■ What is expected ■
What is the number of lines in these entries that contain "AGND"? State it alone.

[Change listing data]
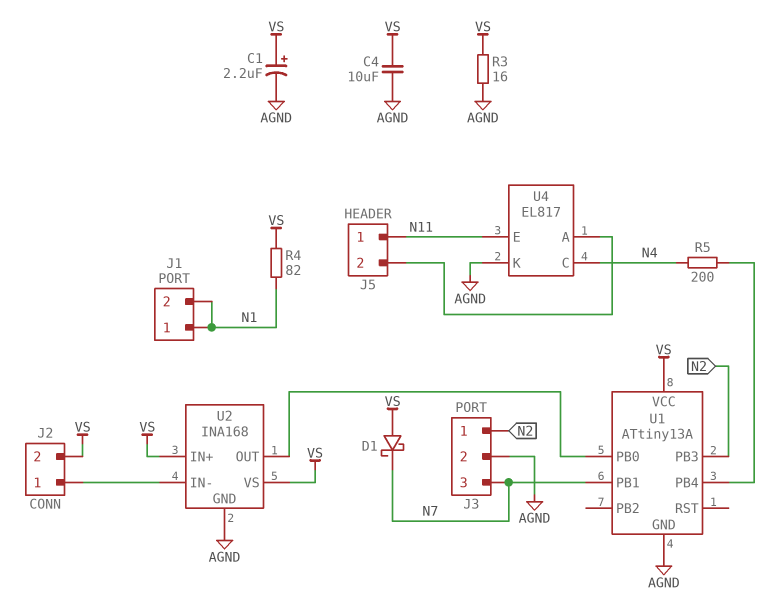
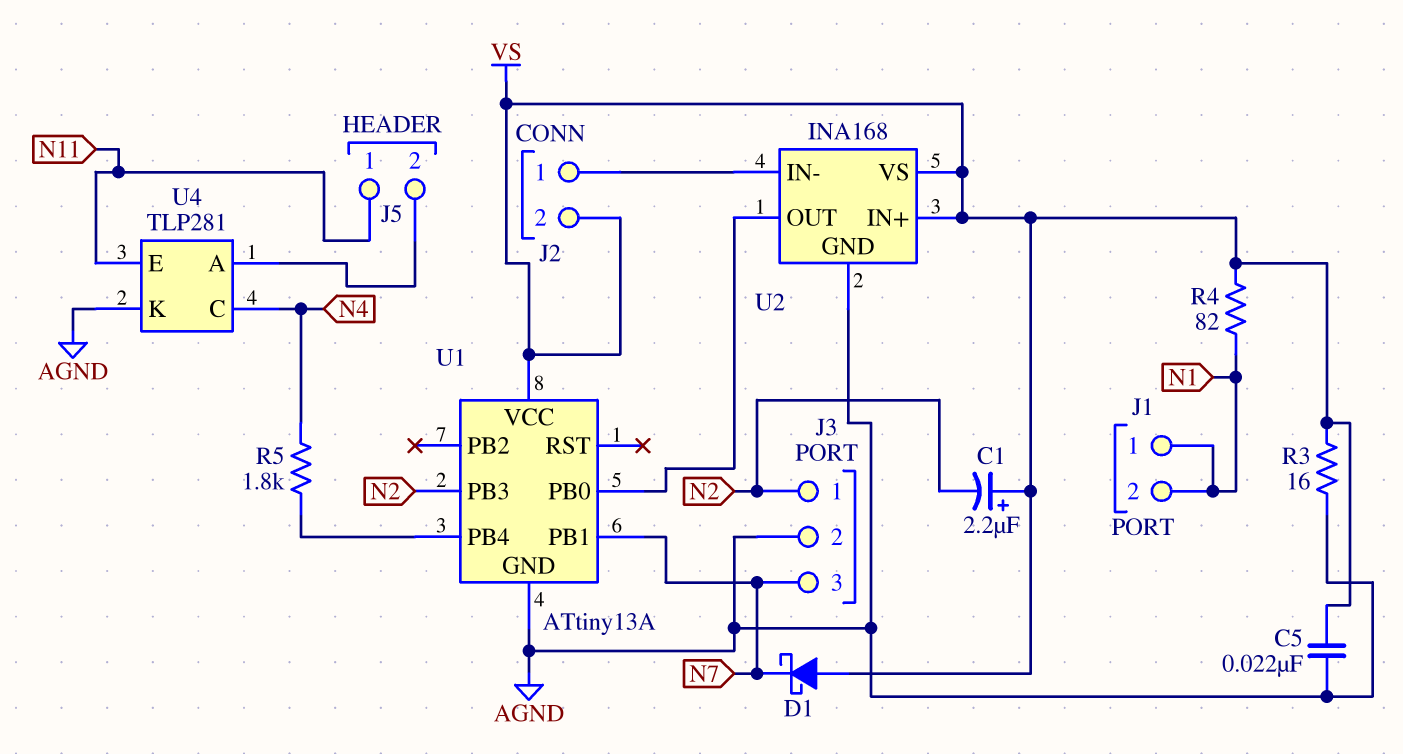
C1: 2.2uF (plus VS, minus AGND) -> 2.2uF (plus VS, minus N2)
C4: 10uF (AGND, VS) -> none
C5: none -> 22nF (AGND, VS)
R5: 200 (N4, U1/PB4) -> 1.8k (N4, U1/PB4)
U4: EL817 -> TLP281

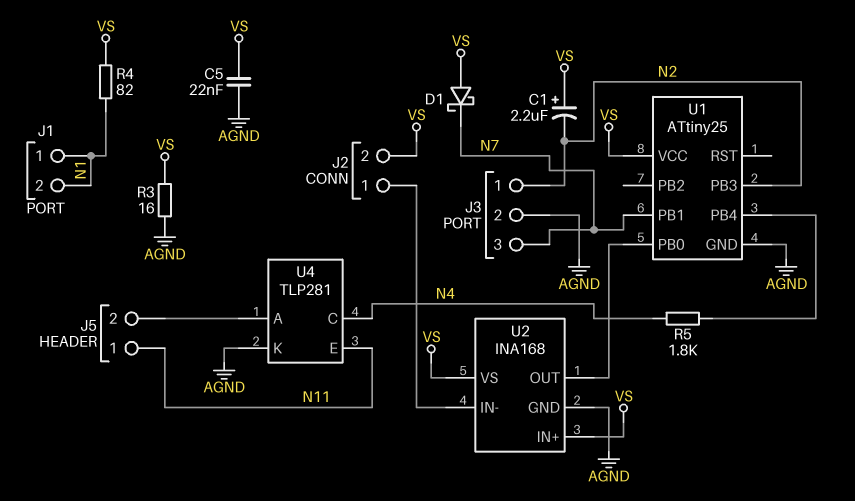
U1: ATtiny13A -> ATtiny25

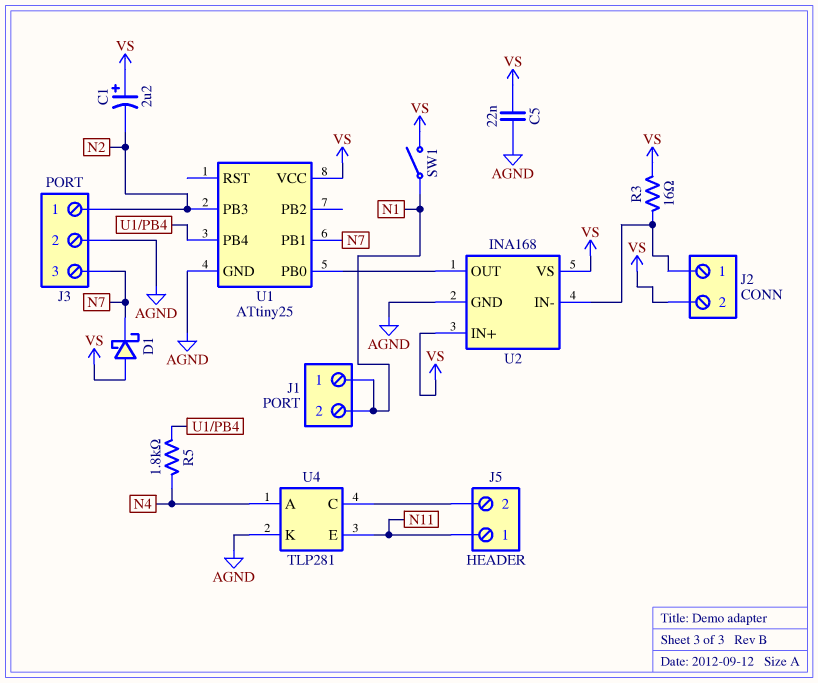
R3: 16 (AGND, VS) -> 16 (J2/1, VS)
R4: 82 (N1, VS) -> none
SW1: none -> switch (N1, VS)
U4 pin A: J5/2 -> N4
U4 pin C: N4 -> J5/2

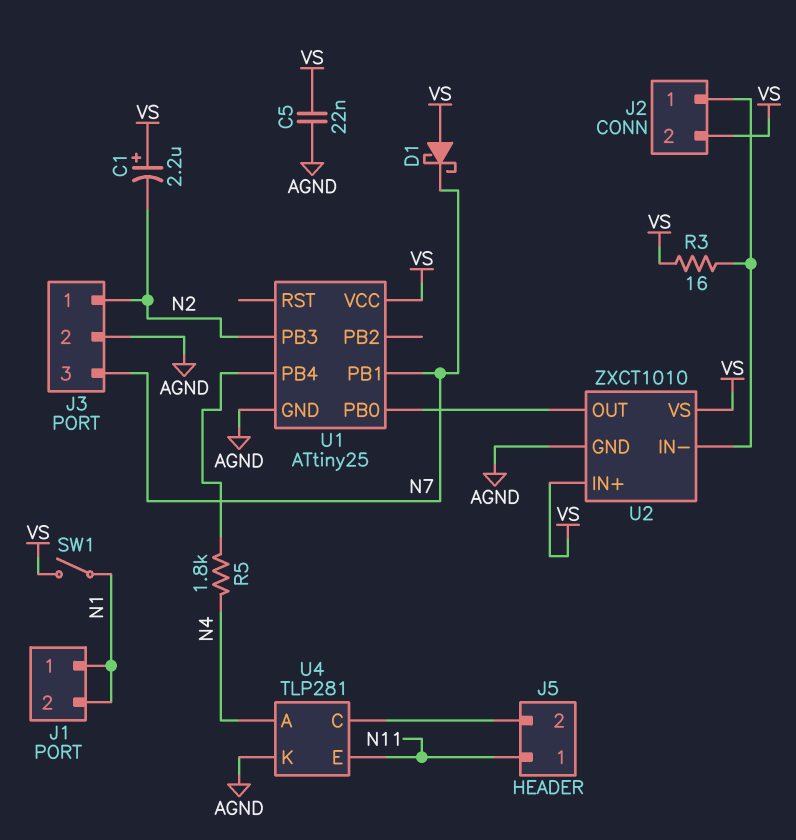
U2: INA168 -> ZXCT1010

■ Response to the exercise ■
4